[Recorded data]
★ ★ ★ ★ ★

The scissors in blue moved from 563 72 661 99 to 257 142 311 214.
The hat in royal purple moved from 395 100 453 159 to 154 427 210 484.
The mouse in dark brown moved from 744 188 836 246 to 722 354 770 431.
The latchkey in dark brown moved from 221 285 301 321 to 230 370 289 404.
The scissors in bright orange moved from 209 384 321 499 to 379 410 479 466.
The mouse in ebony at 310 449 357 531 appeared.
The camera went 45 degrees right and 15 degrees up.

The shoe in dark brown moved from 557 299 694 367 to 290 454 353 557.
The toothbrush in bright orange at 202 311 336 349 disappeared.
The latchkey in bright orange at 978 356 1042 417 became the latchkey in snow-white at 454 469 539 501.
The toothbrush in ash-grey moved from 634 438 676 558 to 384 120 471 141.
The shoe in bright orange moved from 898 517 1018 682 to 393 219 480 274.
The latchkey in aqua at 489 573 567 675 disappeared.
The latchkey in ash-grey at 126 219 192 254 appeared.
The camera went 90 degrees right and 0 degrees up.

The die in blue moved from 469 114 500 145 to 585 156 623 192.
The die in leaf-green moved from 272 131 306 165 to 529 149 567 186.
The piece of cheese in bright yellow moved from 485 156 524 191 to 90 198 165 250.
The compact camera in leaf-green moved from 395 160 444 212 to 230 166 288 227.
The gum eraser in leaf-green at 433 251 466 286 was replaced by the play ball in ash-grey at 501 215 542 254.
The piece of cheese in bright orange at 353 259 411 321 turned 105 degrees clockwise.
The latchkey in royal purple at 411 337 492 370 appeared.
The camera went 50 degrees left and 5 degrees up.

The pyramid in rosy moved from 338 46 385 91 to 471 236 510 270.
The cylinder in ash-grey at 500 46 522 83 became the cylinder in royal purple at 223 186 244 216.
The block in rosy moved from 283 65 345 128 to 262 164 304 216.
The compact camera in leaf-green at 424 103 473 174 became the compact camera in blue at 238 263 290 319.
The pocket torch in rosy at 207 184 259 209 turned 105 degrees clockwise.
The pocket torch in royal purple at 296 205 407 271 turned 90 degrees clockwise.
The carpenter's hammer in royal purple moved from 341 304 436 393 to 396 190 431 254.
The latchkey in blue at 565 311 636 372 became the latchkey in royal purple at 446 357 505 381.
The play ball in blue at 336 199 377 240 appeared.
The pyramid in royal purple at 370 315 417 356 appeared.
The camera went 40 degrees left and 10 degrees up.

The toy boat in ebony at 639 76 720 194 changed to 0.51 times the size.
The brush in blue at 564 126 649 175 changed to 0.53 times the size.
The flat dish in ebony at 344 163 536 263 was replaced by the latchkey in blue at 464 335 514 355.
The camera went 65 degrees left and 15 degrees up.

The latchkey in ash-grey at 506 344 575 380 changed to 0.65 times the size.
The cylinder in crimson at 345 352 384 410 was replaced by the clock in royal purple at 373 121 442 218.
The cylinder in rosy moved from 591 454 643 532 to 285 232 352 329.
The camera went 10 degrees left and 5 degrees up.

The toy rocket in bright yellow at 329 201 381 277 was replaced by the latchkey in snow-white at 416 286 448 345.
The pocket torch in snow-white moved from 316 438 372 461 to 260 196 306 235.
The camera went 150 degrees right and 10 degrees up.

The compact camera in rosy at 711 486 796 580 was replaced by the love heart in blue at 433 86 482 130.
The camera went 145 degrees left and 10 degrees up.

★ ★ ★ ★ ★

• [WORK ITEM] The full data, repeated exactly, is the only acceptable output.

• [TASK ANSWER]
The scissors in blue moved from 563 72 661 99 to 257 142 311 214.
The hat in royal purple moved from 395 100 453 159 to 154 427 210 484.
The mouse in dark brown moved from 744 188 836 246 to 722 354 770 431.
The latchkey in dark brown moved from 221 285 301 321 to 230 370 289 404.
The scissors in bright orange moved from 209 384 321 499 to 379 410 479 466.
The mouse in ebony at 310 449 357 531 appeared.
The camera went 45 degrees right and 15 degrees up.

The shoe in dark brown moved from 557 299 694 367 to 290 454 353 557.
The toothbrush in bright orange at 202 311 336 349 disappeared.
The latchkey in bright orange at 978 356 1042 417 became the latchkey in snow-white at 454 469 539 501.
The toothbrush in ash-grey moved from 634 438 676 558 to 384 120 471 141.
The shoe in bright orange moved from 898 517 1018 682 to 393 219 480 274.
The latchkey in aqua at 489 573 567 675 disappeared.
The latchkey in ash-grey at 126 219 192 254 appeared.
The camera went 90 degrees right and 0 degrees up.

The die in blue moved from 469 114 500 145 to 585 156 623 192.
The die in leaf-green moved from 272 131 306 165 to 529 149 567 186.
The piece of cheese in bright yellow moved from 485 156 524 191 to 90 198 165 250.
The compact camera in leaf-green moved from 395 160 444 212 to 230 166 288 227.
The gum eraser in leaf-green at 433 251 466 286 was replaced by the play ball in ash-grey at 501 215 542 254.
The piece of cheese in bright orange at 353 259 411 321 turned 105 degrees clockwise.
The latchkey in royal purple at 411 337 492 370 appeared.
The camera went 50 degrees left and 5 degrees up.

The pyramid in rosy moved from 338 46 385 91 to 471 236 510 270.
The cylinder in ash-grey at 500 46 522 83 became the cylinder in royal purple at 223 186 244 216.
The block in rosy moved from 283 65 345 128 to 262 164 304 216.
The compact camera in leaf-green at 424 103 473 174 became the compact camera in blue at 238 263 290 319.
The pocket torch in rosy at 207 184 259 209 turned 105 degrees clockwise.
The pocket torch in royal purple at 296 205 407 271 turned 90 degrees clockwise.
The carpenter's hammer in royal purple moved from 341 304 436 393 to 396 190 431 254.
The latchkey in blue at 565 311 636 372 became the latchkey in royal purple at 446 357 505 381.
The play ball in blue at 336 199 377 240 appeared.
The pyramid in royal purple at 370 315 417 356 appeared.
The camera went 40 degrees left and 10 degrees up.

The toy boat in ebony at 639 76 720 194 changed to 0.51 times the size.
The brush in blue at 564 126 649 175 changed to 0.53 times the size.
The flat dish in ebony at 344 163 536 263 was replaced by the latchkey in blue at 464 335 514 355.
The camera went 65 degrees left and 15 degrees up.

The latchkey in ash-grey at 506 344 575 380 changed to 0.65 times the size.
The cylinder in crimson at 345 352 384 410 was replaced by the clock in royal purple at 373 121 442 218.
The cylinder in rosy moved from 591 454 643 532 to 285 232 352 329.
The camera went 10 degrees left and 5 degrees up.

The toy rocket in bright yellow at 329 201 381 277 was replaced by the latchkey in snow-white at 416 286 448 345.
The pocket torch in snow-white moved from 316 438 372 461 to 260 196 306 235.
The camera went 150 degrees right and 10 degrees up.

The compact camera in rosy at 711 486 796 580 was replaced by the love heart in blue at 433 86 482 130.
The camera went 145 degrees left and 10 degrees up.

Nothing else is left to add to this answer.